For the material below, output exactly the span from the line with "camera: 135 degrees left, 20 degrees up" to the line with "none -> flashlight/ebony [333, 80]", including both, and nothing besides.

TASK DATA:
# # # #
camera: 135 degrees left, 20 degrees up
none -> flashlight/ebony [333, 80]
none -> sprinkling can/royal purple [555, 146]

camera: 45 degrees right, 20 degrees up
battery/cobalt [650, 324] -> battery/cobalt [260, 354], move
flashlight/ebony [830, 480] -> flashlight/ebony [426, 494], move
# # # #
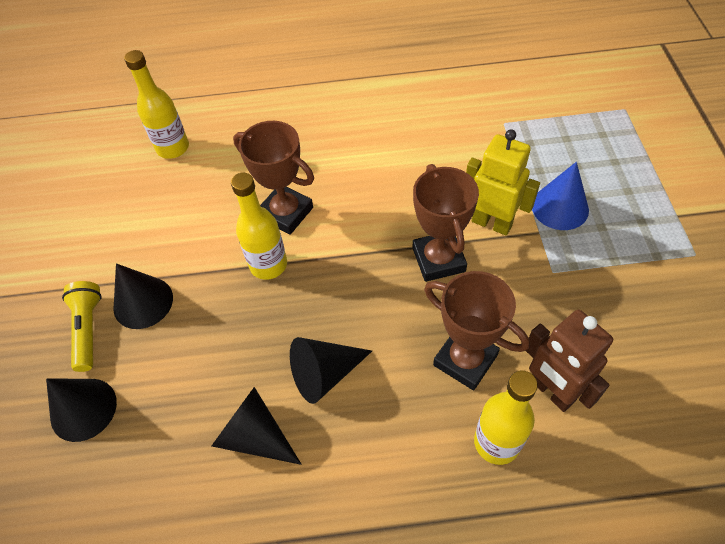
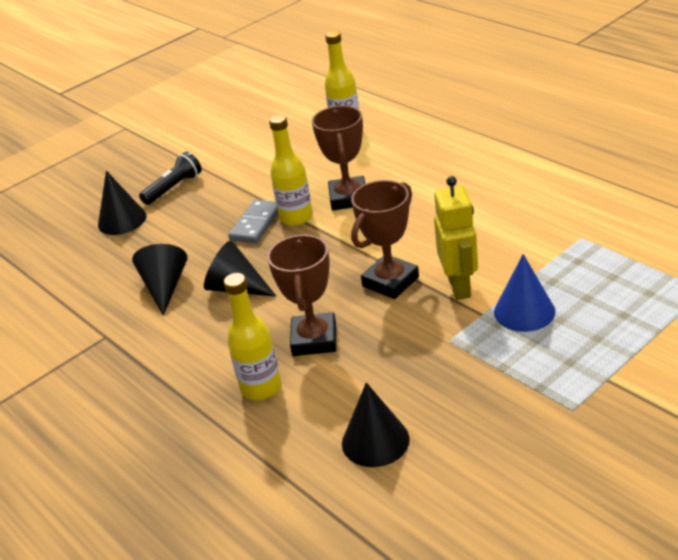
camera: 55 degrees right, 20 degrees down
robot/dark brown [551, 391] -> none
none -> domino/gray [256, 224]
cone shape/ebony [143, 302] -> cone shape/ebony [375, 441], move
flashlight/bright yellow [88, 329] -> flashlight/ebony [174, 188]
# # # #
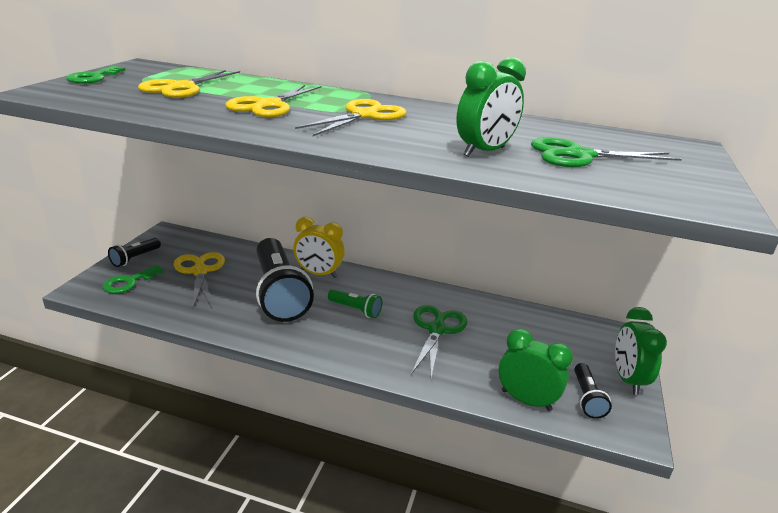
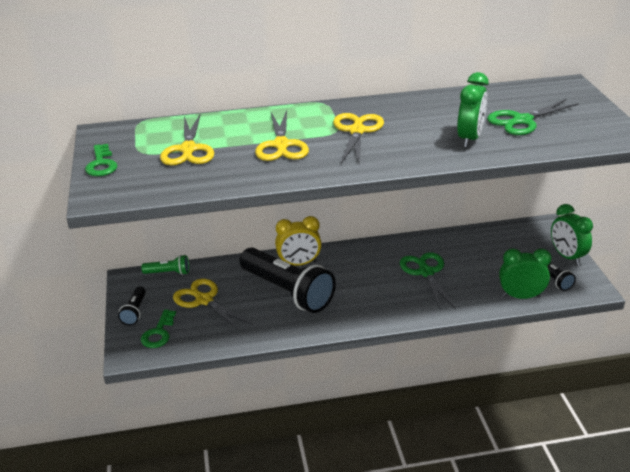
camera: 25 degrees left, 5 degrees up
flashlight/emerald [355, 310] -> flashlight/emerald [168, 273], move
# # # #
EXERCISE RESPONSE:
camera: 135 degrees left, 20 degrees up
none -> flashlight/ebony [333, 80]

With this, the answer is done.